* **Instructions to follow**: Find every line containing the word "raised" in the records below; report only how many there are.

[Collected data entries]
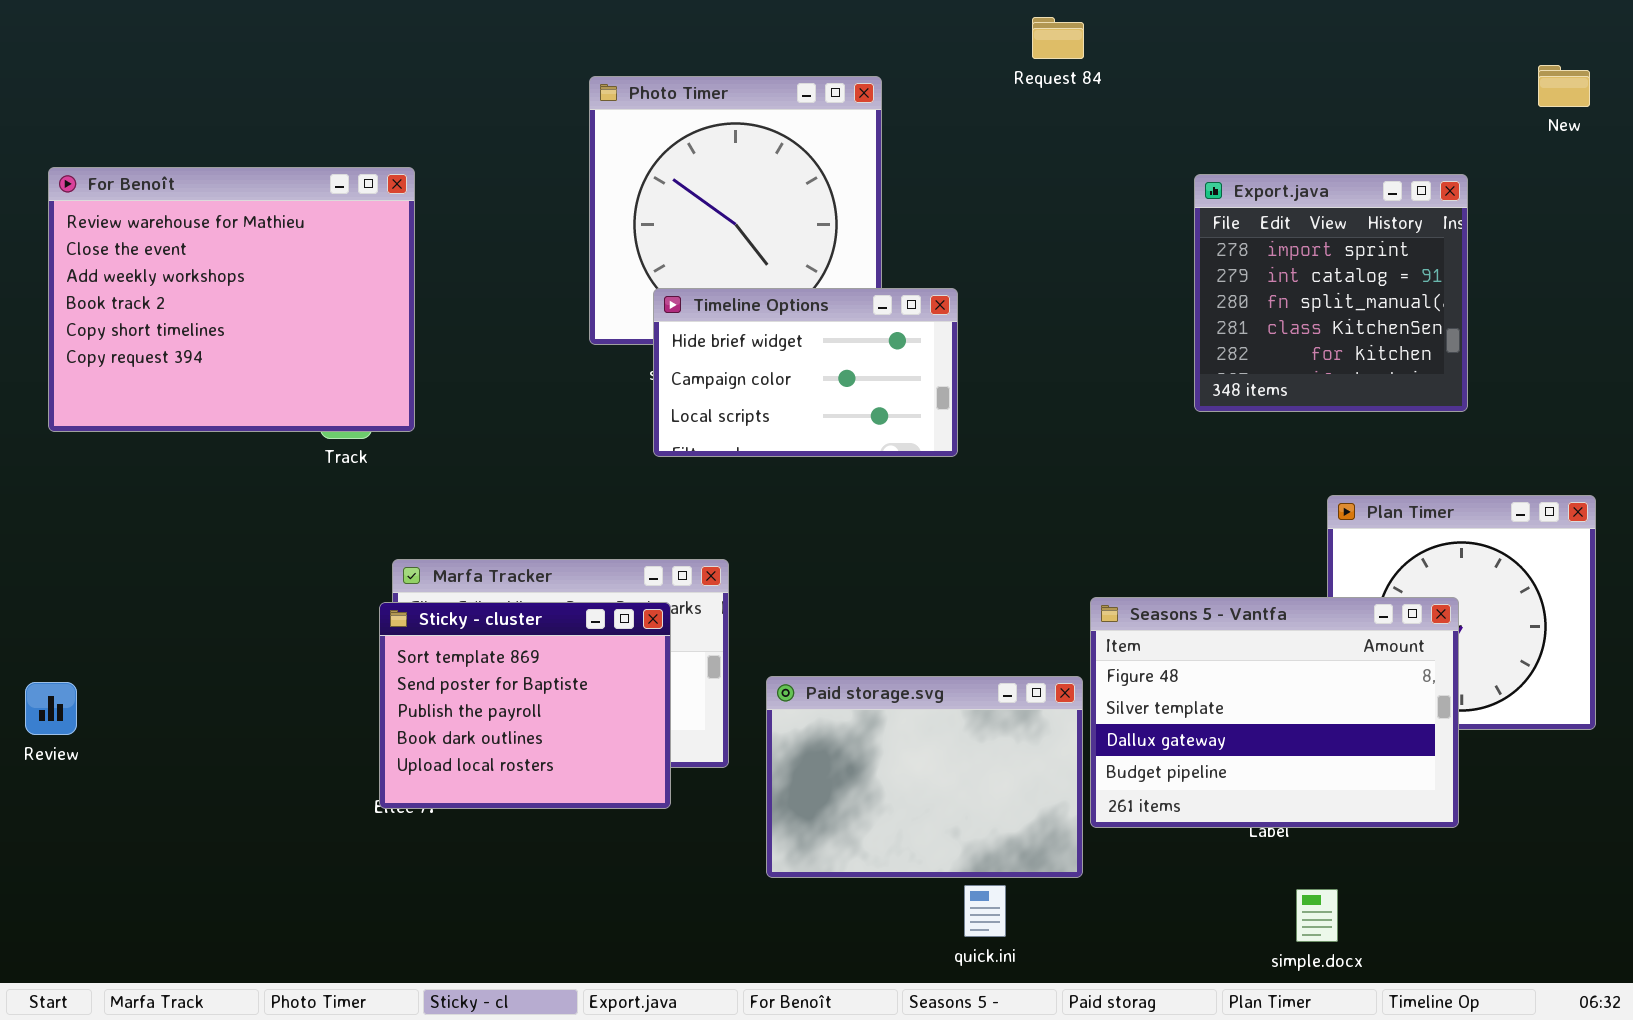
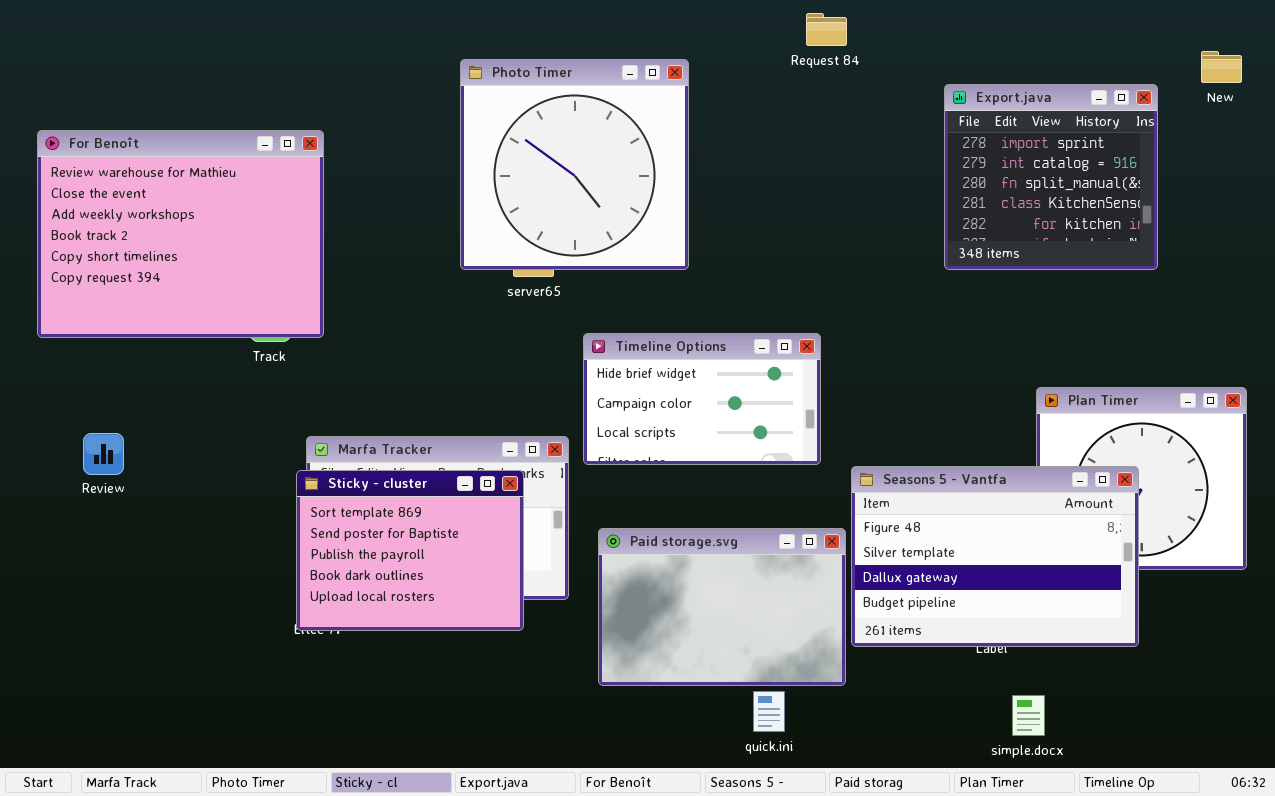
Export.java: [1194,174,1468,412] -> [944,84,1158,270], moved
Timeline Options: [653,288,958,457] -> [583,333,821,465], moved
Review: [25,682,77,735] -> [83,433,124,475], moved

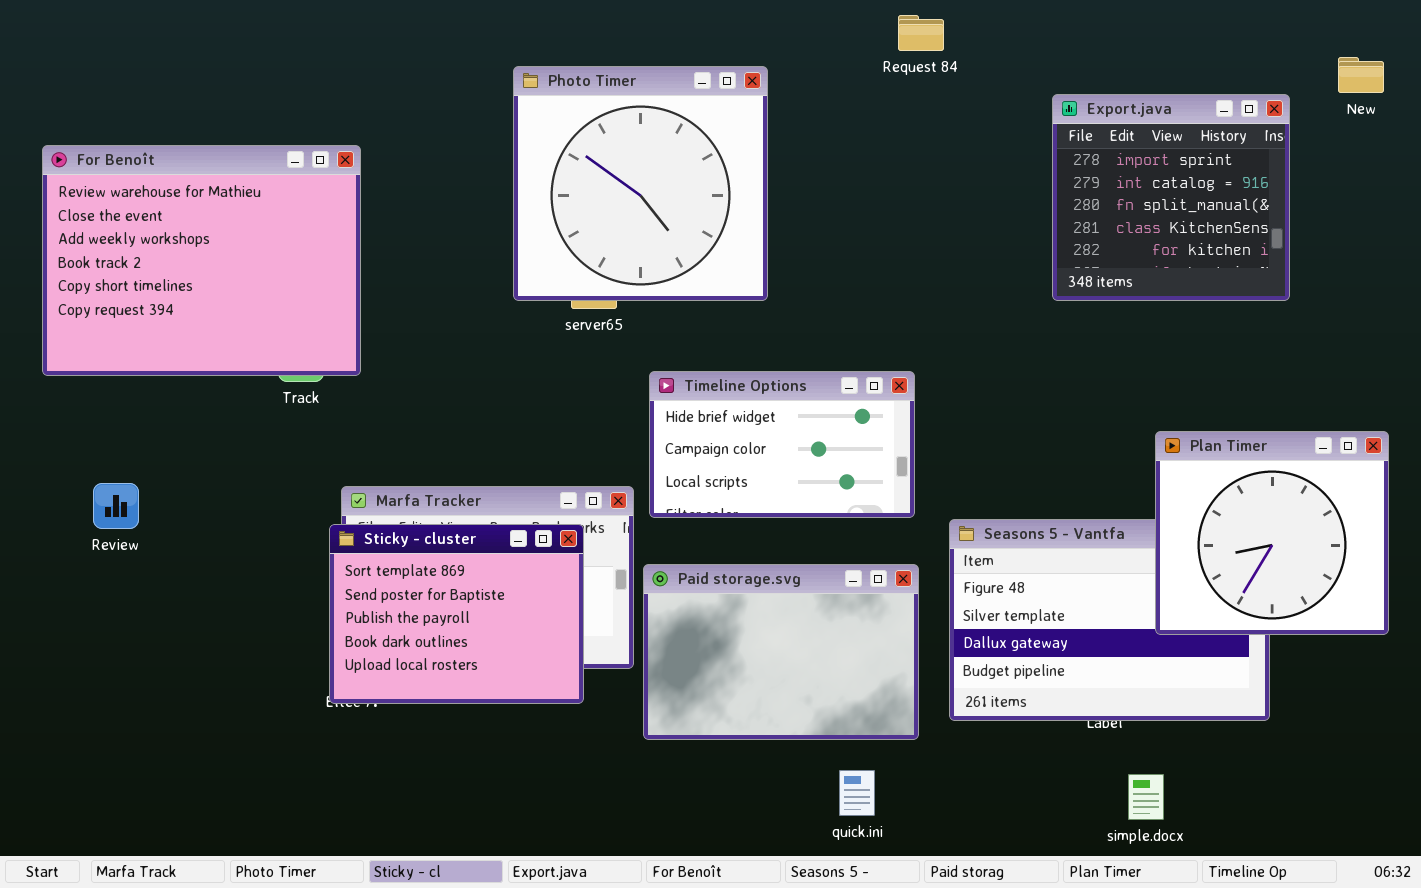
Plan Timer: [1036,387,1247,570] -> [1155,431,1389,635], raised
Paid storage.svg: [598,528,846,686] -> [643,564,919,740], moved

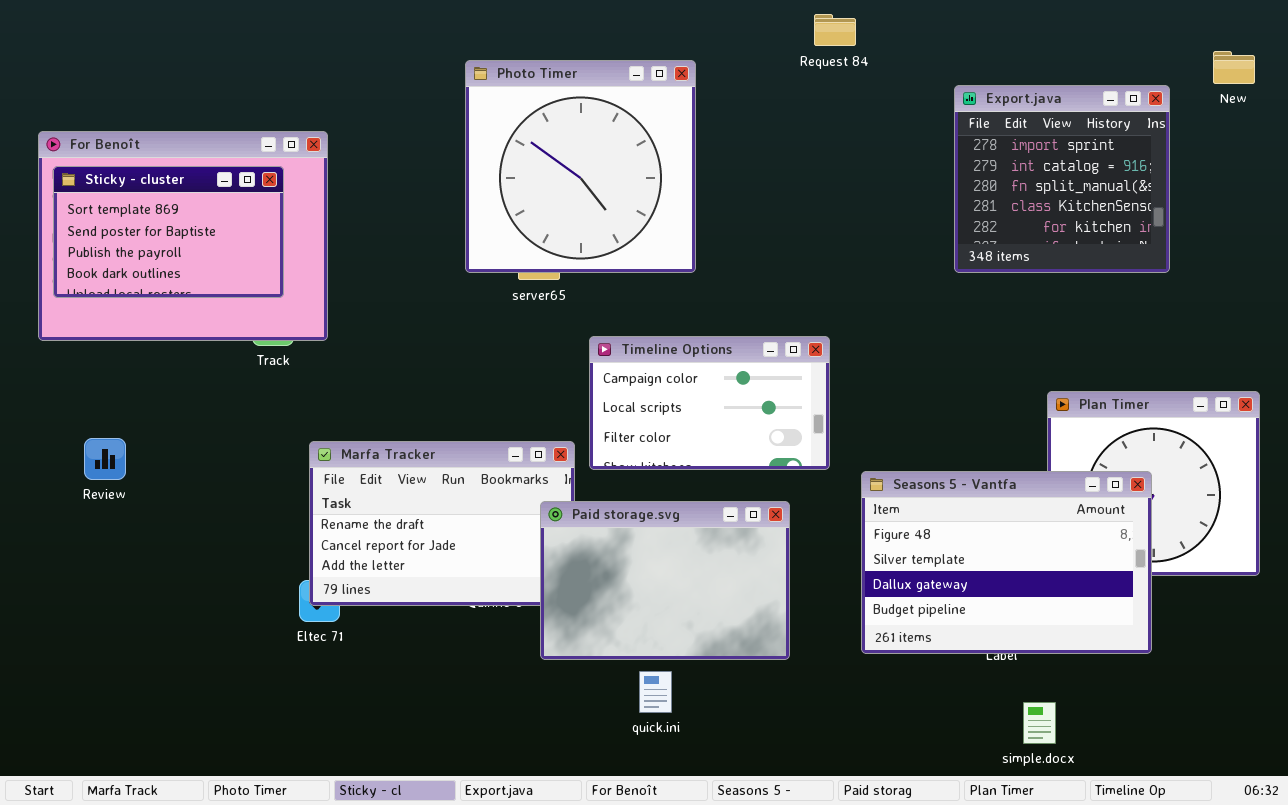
Timeline Options: [649,371,915,518] -> [589,336,830,470], scrolled down 1 row
Seasons 5 - Vantfa: [949,519,1270,721] -> [861,471,1152,654], raised
Sticky - cluster: [329,524,584,704] -> [53,166,284,298], moved, resized
Paid storage.svg: [643,564,919,740] -> [540,501,790,660], moved
quick.ini: [839,770,875,816] -> [639,671,672,713], moved

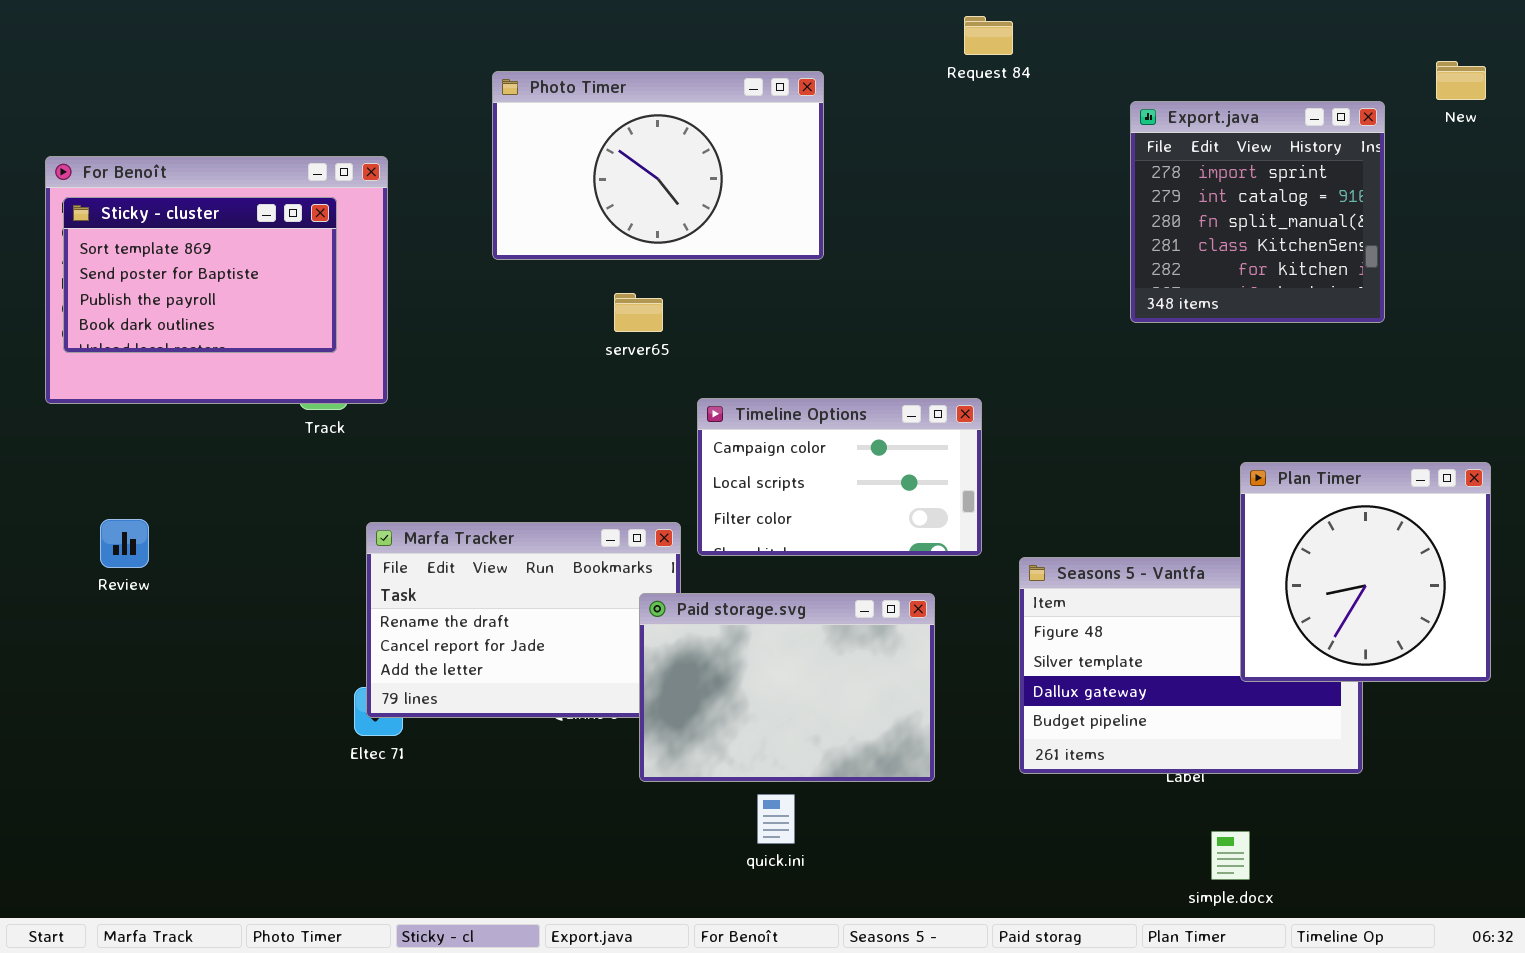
Photo Timer: [465,60,696,273] -> [492,71,824,260], resized
Plan Timer: [1047,391,1260,576] -> [1240,462,1491,682], raised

* **Output for this exercise**: 3